- The task:
The response should consist solely of the lines running from the line with "red pentagon: (176, 404) -> (565, 836), moved" to the end of the data, retyped exactly.

[Multi-step shape changes]
== Segment start ==

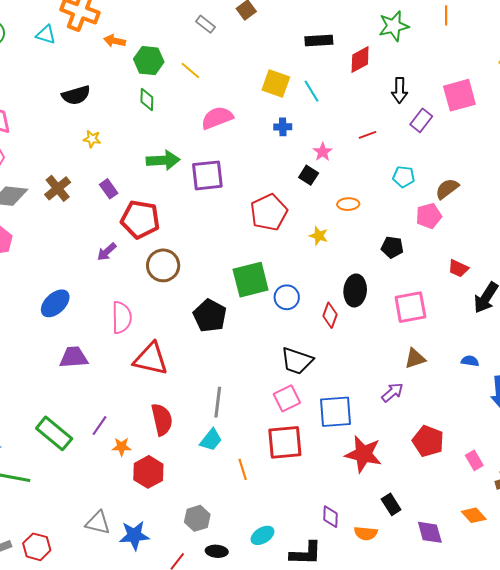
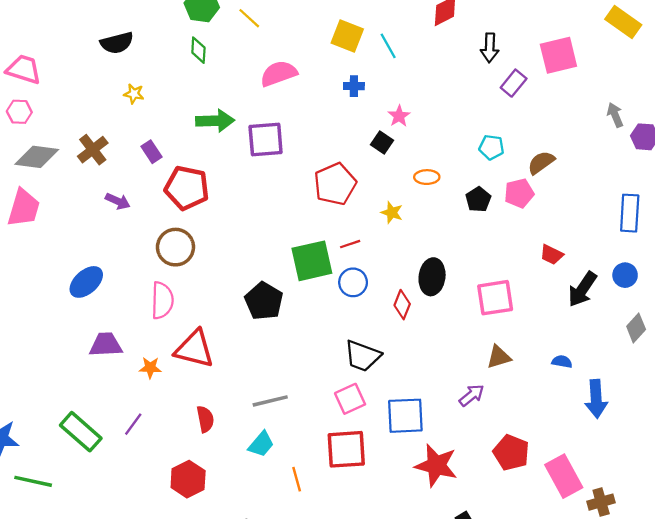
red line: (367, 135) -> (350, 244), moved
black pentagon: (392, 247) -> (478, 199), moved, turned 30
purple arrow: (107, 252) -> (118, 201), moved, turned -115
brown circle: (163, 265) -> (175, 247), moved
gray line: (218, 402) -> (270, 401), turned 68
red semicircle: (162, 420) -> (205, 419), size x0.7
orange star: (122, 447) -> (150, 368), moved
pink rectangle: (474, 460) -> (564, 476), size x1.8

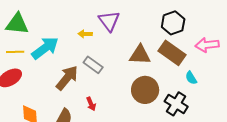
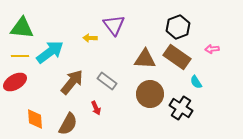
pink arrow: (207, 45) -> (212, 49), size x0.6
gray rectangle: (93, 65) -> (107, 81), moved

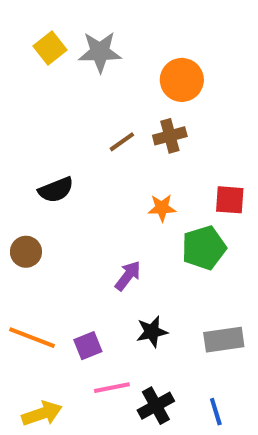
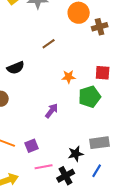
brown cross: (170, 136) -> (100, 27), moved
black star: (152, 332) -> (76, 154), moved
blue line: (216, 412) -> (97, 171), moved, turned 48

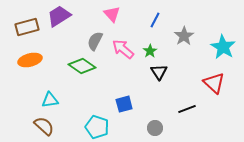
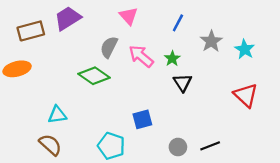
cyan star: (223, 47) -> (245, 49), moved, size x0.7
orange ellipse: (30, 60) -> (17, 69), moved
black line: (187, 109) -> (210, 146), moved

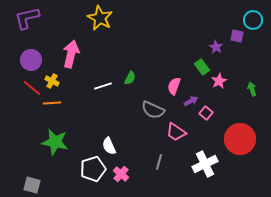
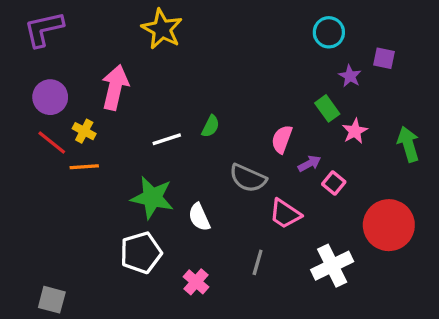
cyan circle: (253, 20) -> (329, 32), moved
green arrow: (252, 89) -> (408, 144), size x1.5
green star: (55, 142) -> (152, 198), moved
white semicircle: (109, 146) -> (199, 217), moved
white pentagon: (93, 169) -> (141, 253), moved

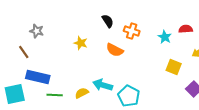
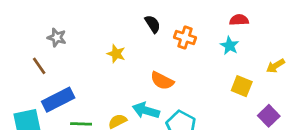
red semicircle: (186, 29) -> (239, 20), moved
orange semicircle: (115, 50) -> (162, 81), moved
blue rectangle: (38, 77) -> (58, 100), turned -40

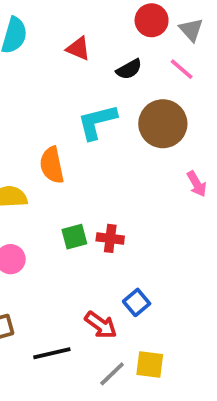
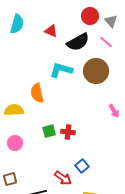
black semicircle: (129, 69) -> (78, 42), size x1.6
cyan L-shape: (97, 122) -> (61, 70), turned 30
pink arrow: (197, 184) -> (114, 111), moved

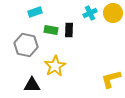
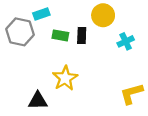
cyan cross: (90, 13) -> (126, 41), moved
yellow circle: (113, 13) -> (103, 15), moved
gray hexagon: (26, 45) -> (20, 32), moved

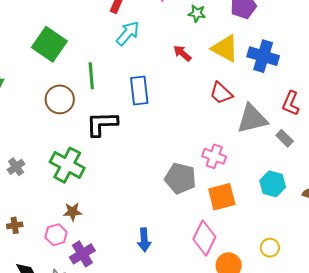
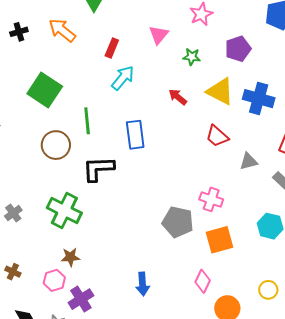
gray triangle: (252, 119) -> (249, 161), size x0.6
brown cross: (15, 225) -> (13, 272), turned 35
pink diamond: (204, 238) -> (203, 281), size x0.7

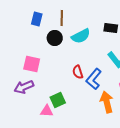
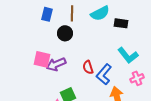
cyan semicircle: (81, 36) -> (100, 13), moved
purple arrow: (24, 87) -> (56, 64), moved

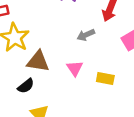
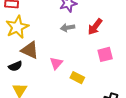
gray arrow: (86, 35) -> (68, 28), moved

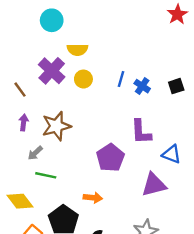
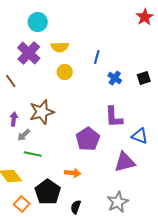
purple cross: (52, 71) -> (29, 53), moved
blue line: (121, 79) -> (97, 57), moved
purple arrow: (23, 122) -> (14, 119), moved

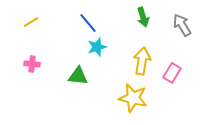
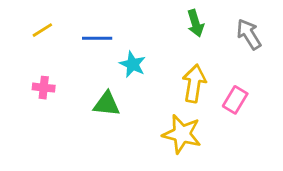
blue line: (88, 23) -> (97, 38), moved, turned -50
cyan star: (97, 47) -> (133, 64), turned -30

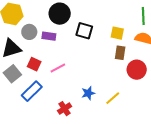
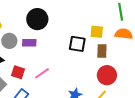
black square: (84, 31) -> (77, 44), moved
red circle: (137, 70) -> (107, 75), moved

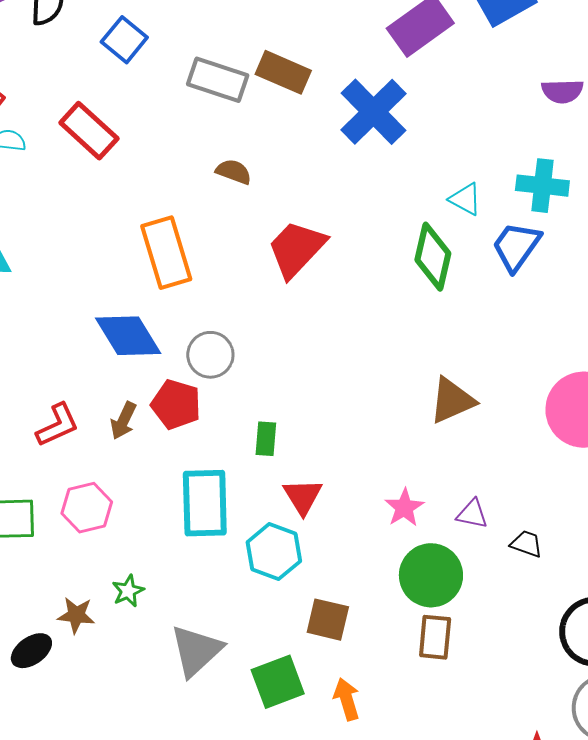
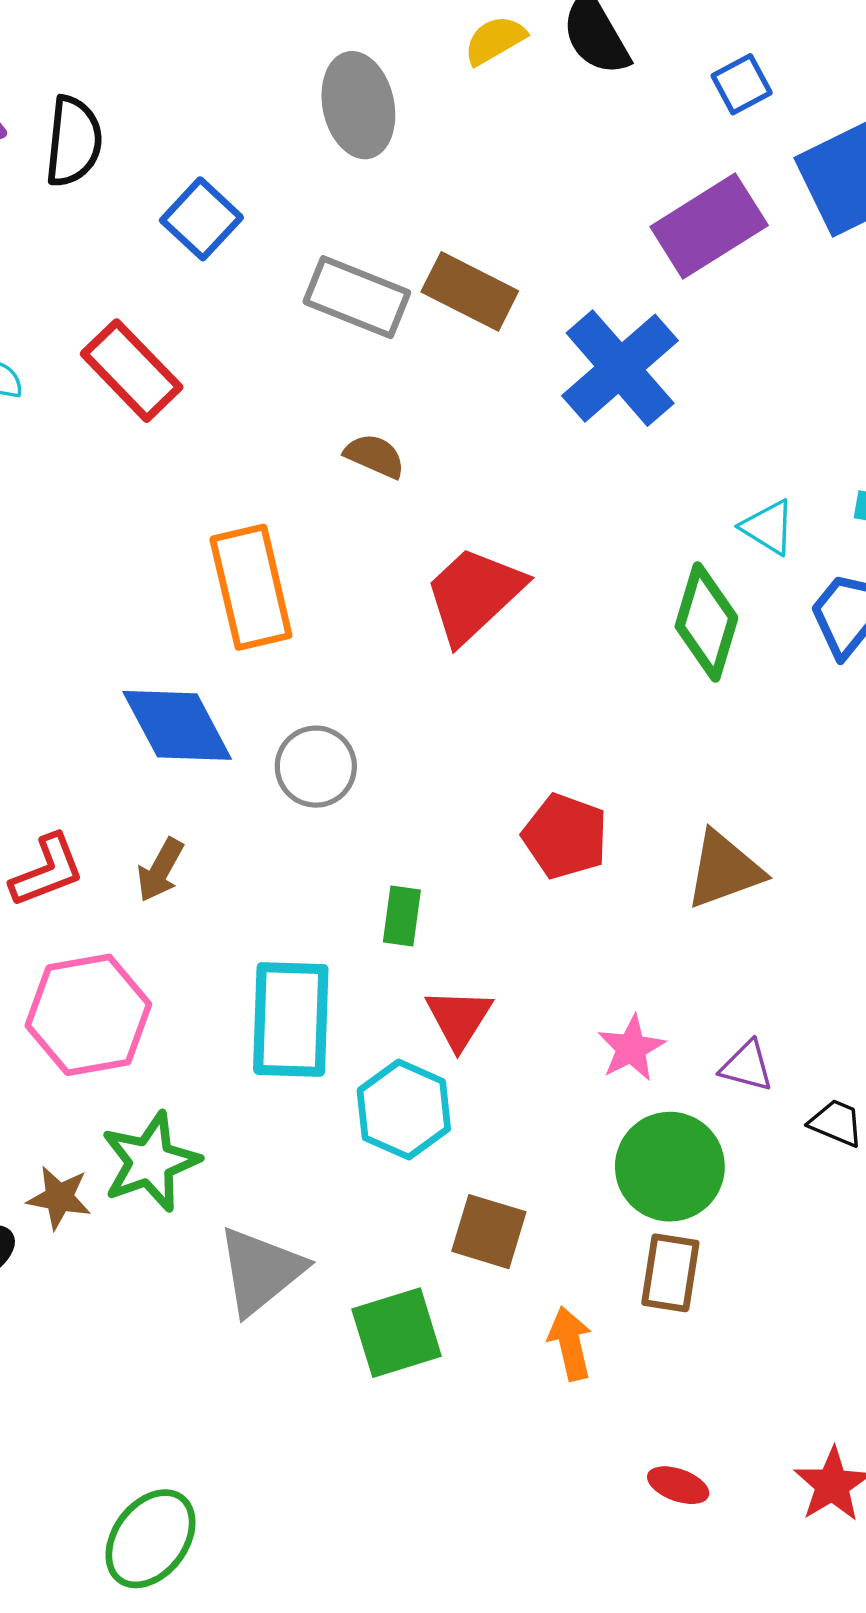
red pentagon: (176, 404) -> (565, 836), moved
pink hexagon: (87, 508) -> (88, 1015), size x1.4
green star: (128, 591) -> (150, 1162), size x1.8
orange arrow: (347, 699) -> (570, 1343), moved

== Segment end ==

- Result of the exercise:
red pentagon: (176, 404) -> (565, 836), moved
pink hexagon: (87, 508) -> (88, 1015), size x1.4
green star: (128, 591) -> (150, 1162), size x1.8
orange arrow: (347, 699) -> (570, 1343), moved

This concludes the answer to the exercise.